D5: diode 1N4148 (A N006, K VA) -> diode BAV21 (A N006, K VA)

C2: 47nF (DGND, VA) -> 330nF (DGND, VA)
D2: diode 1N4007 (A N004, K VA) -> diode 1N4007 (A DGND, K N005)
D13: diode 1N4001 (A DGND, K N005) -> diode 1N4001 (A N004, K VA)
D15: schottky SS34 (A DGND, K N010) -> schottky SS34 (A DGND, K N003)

■ ■ ■ ■ ■ ■ ■

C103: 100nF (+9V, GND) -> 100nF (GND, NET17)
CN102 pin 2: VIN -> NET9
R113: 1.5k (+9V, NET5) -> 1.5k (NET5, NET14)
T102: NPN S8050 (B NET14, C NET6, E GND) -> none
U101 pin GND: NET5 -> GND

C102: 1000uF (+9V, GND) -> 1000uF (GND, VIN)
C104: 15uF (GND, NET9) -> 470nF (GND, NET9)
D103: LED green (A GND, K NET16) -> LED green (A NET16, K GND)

■ ■ ■ ■ ■ ■ ■

## [What to produce]
Only those lines of the entries above that run from the line containing "CN102 pin 2: VIN -> NET9" to the line containing "D103: LED green", both included, should be transcribed exactly.

## [Task solution]
CN102 pin 2: VIN -> NET9
R113: 1.5k (+9V, NET5) -> 1.5k (NET5, NET14)
T102: NPN S8050 (B NET14, C NET6, E GND) -> none
U101 pin GND: NET5 -> GND

C102: 1000uF (+9V, GND) -> 1000uF (GND, VIN)
C104: 15uF (GND, NET9) -> 470nF (GND, NET9)
D103: LED green (A GND, K NET16) -> LED green (A NET16, K GND)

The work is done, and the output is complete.